_DESCRIPTION OF THE TASK:_ Return the lines of the data below, from the one containing "SD3: microSD -> TF-card" through the very last, exactly and with both ends included; no pictures.

_Collected data entries:_
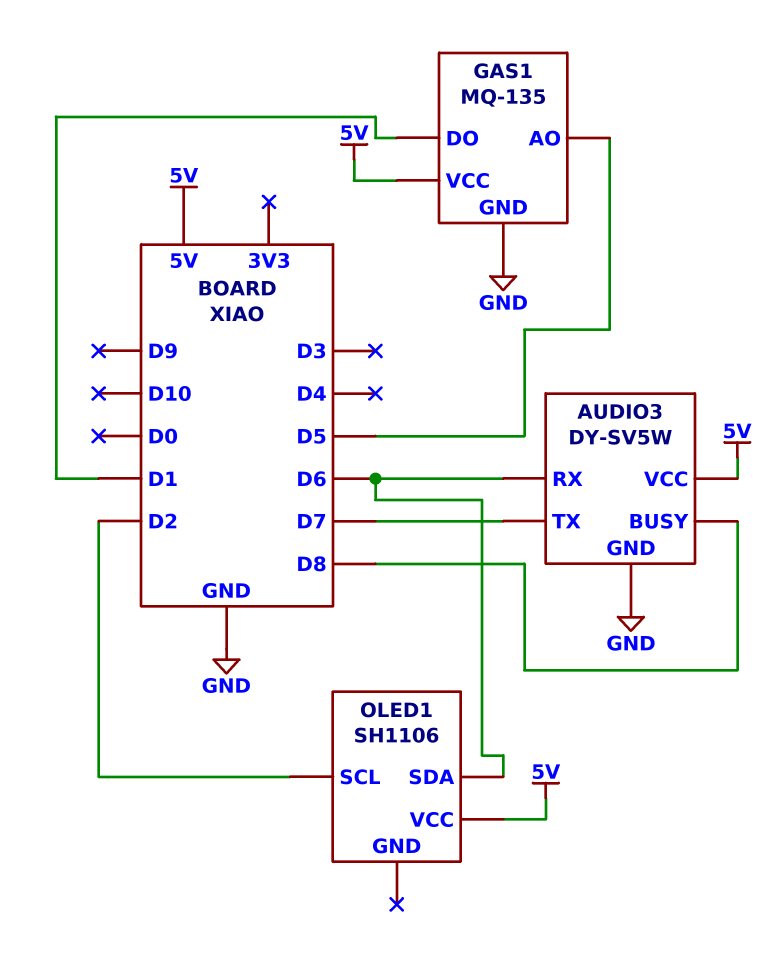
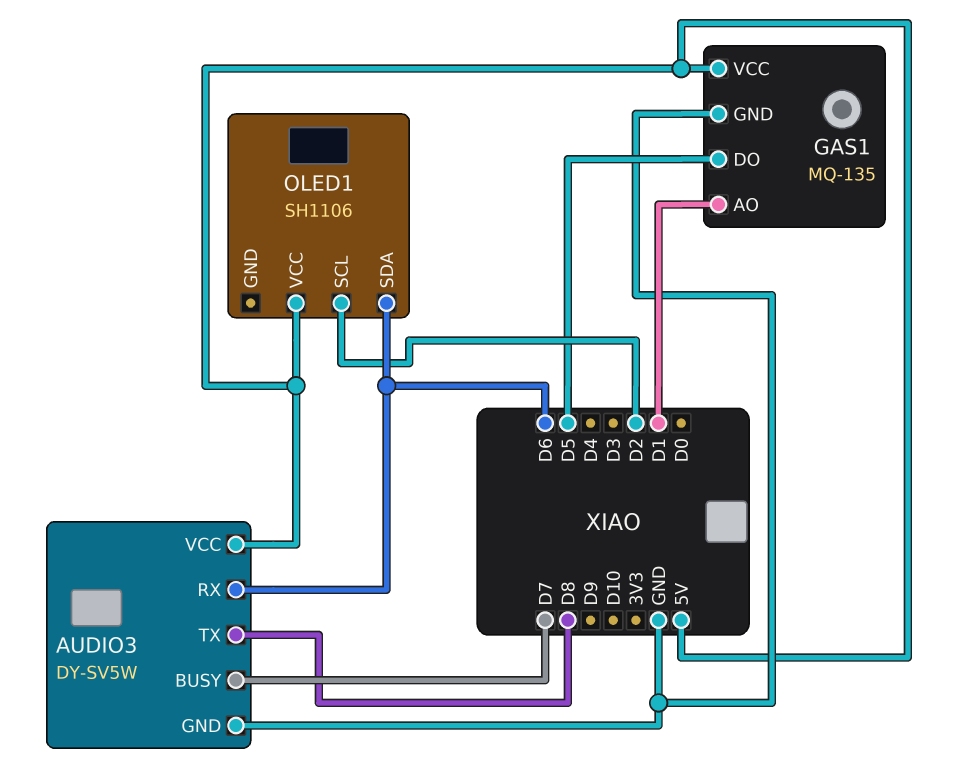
AUDIO3 pin BUSY: D8 -> D7
AUDIO3 pin TX: D7 -> D8
GAS1 pin AO: D5 -> D1
GAS1 pin DO: D1 -> D5

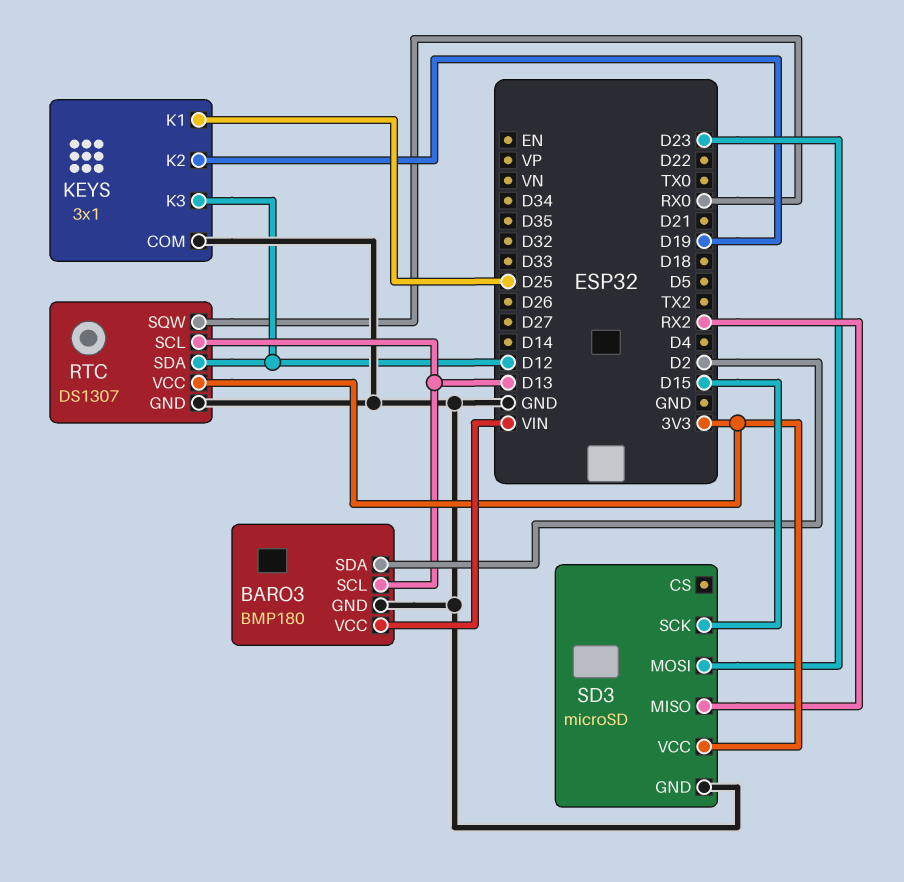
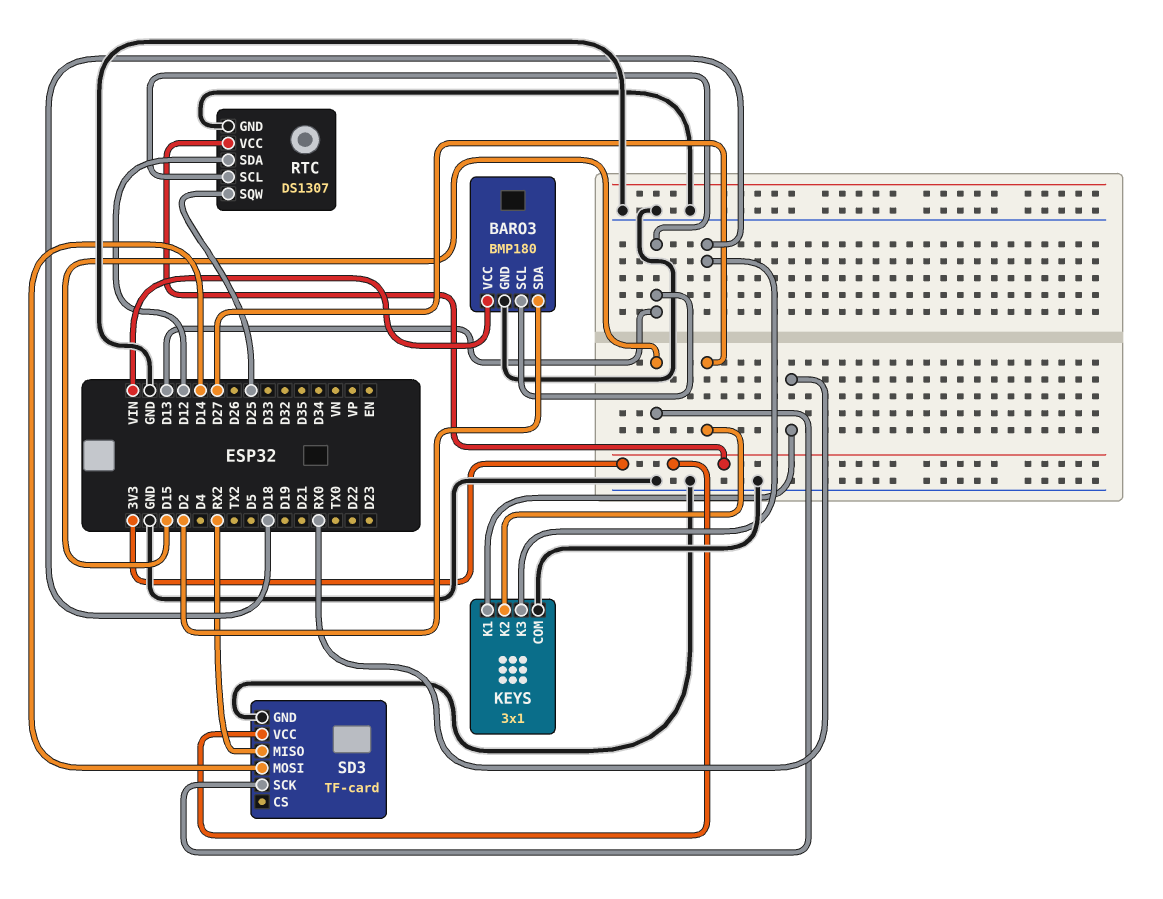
KEYS pin K1: D25 -> RX0
KEYS pin K2: D19 -> D27
KEYS pin K3: D12 -> D18
RTC pin SQW: RX0 -> D25
SD3: microSD -> TF-card
SD3 pin MOSI: D23 -> D14

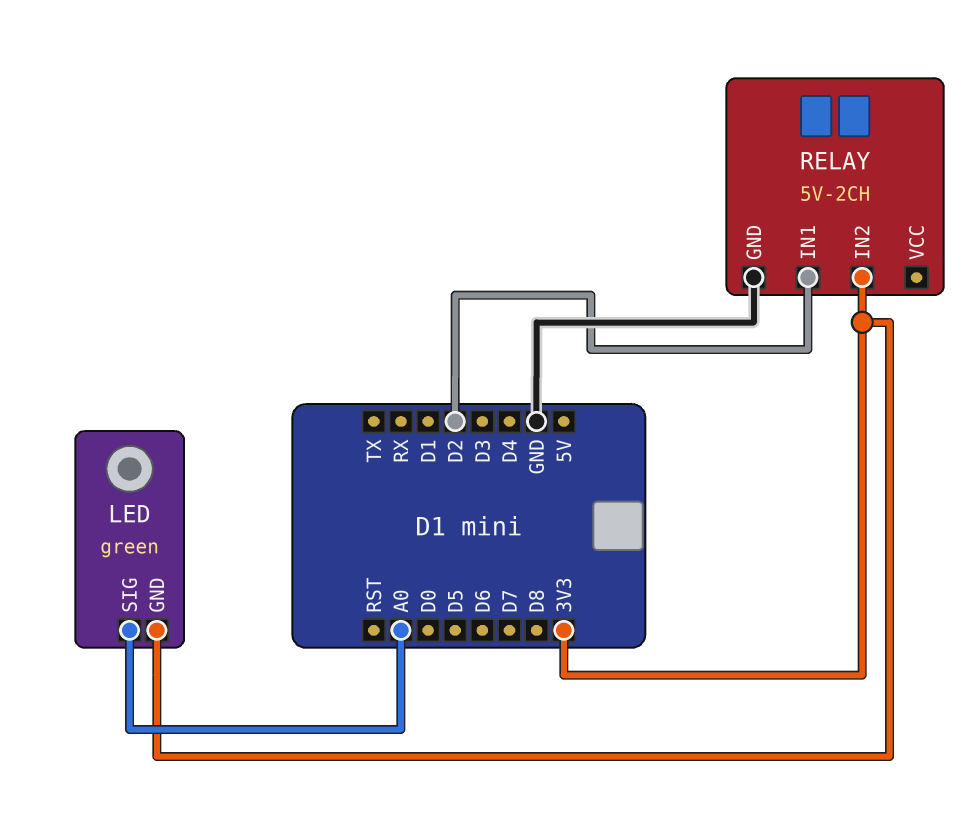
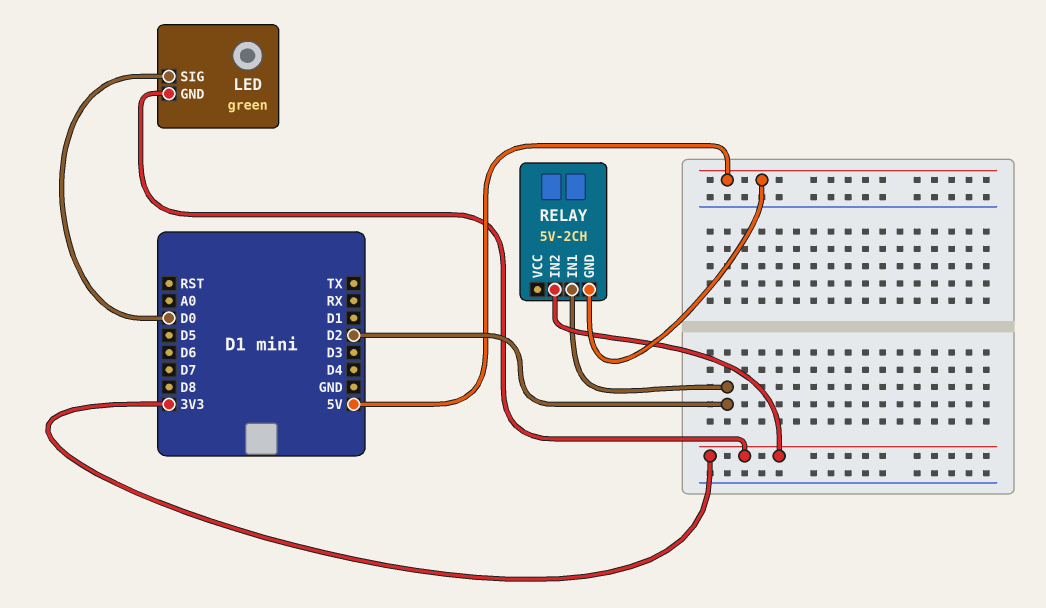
LED pin SIG: A0 -> D0
RELAY pin GND: GND -> 5V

_FINAL ANSWER:_
SD3: microSD -> TF-card
SD3 pin MOSI: D23 -> D14

LED pin SIG: A0 -> D0
RELAY pin GND: GND -> 5V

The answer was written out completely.